> [EXERCISE AIM]
Write out exactly the lines running from the one that contains "(51, 254) = (632, 75): green" through the end of the material.

*** Opening of SUPPLIED MATERIAL ***

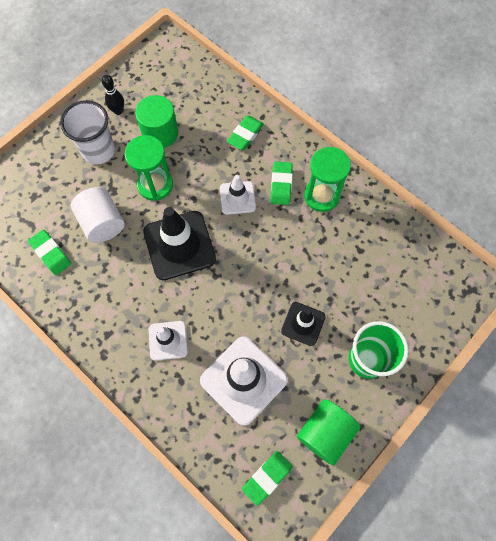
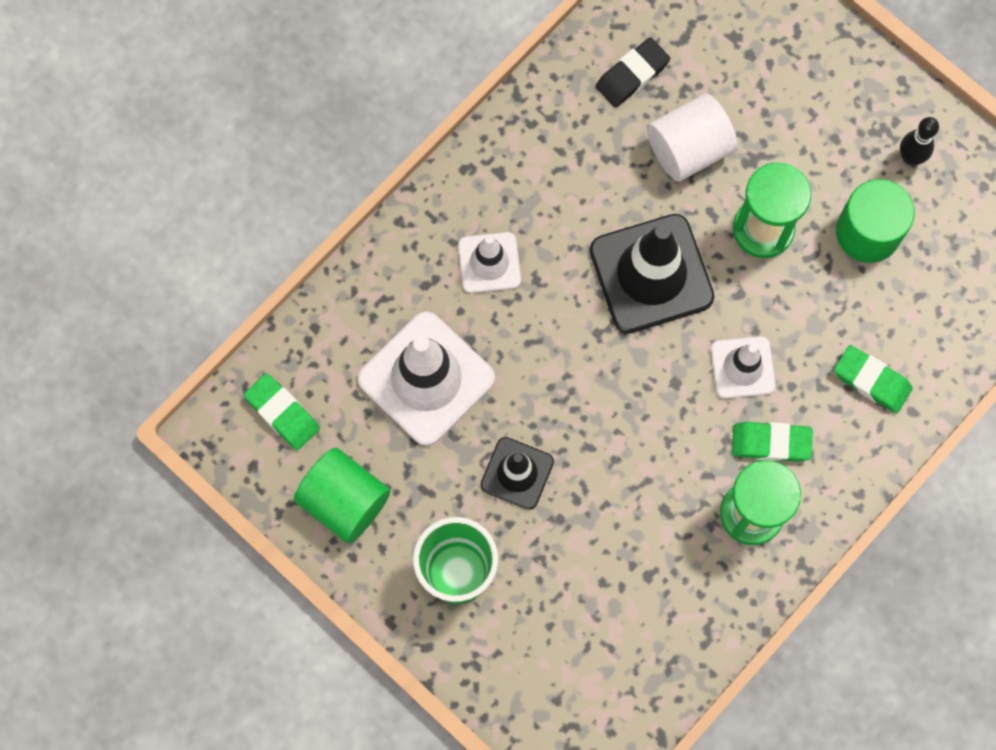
camera: 90 degrees right, 5 degrees up
(51, 254) = (632, 75): green eraser -> black eraser
(98, 151) = (826, 131): white cup -> none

*** Close of SUPPLIED MATERIAL ***

> [RESULT]
(51, 254) = (632, 75): green eraser -> black eraser
(98, 151) = (826, 131): white cup -> none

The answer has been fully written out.